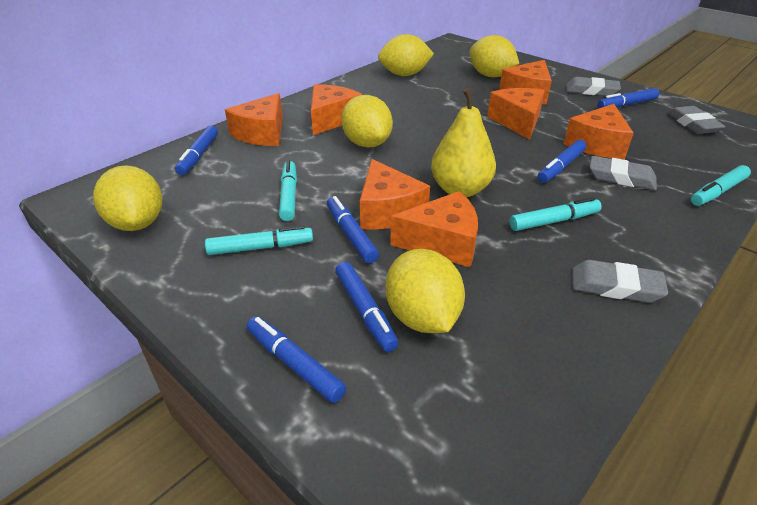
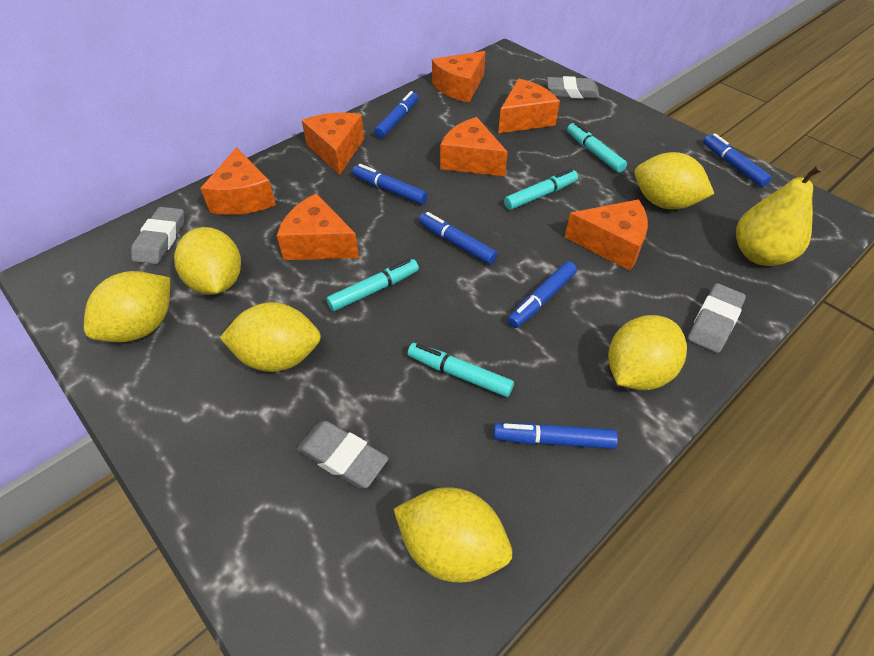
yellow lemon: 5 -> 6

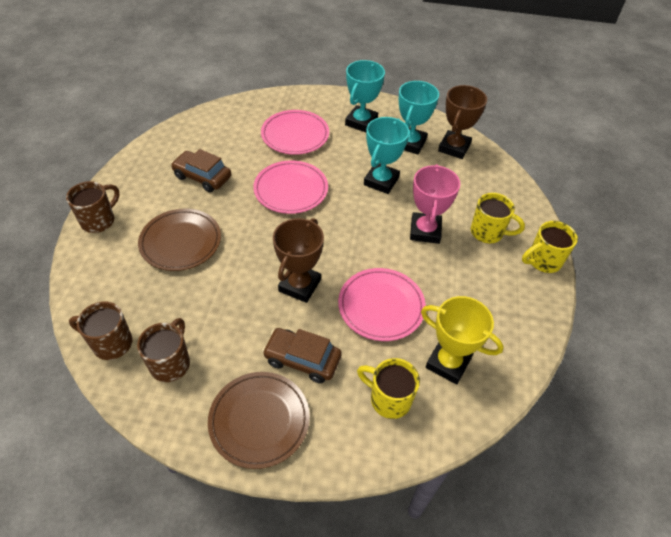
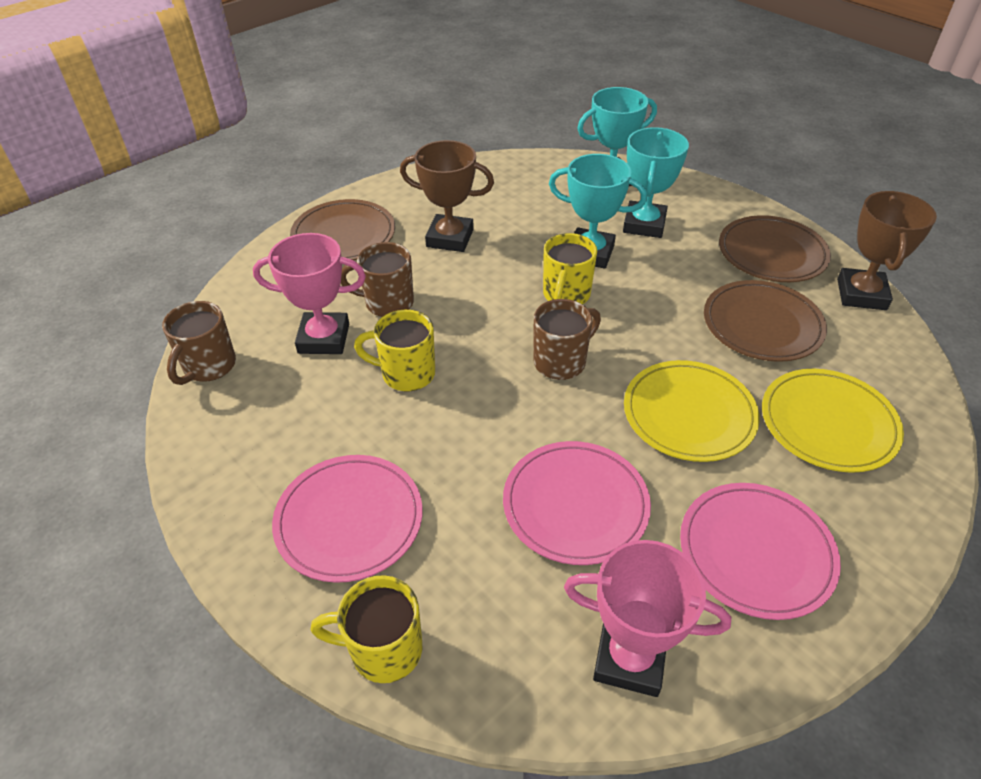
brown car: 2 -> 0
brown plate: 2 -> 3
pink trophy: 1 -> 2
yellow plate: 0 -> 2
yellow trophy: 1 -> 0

==============================

Task item.
An exact copy of all the lines above is required, with the pictures removed.

Written response.
yellow lemon: 5 -> 6

brown car: 2 -> 0
brown plate: 2 -> 3
pink trophy: 1 -> 2
yellow plate: 0 -> 2
yellow trophy: 1 -> 0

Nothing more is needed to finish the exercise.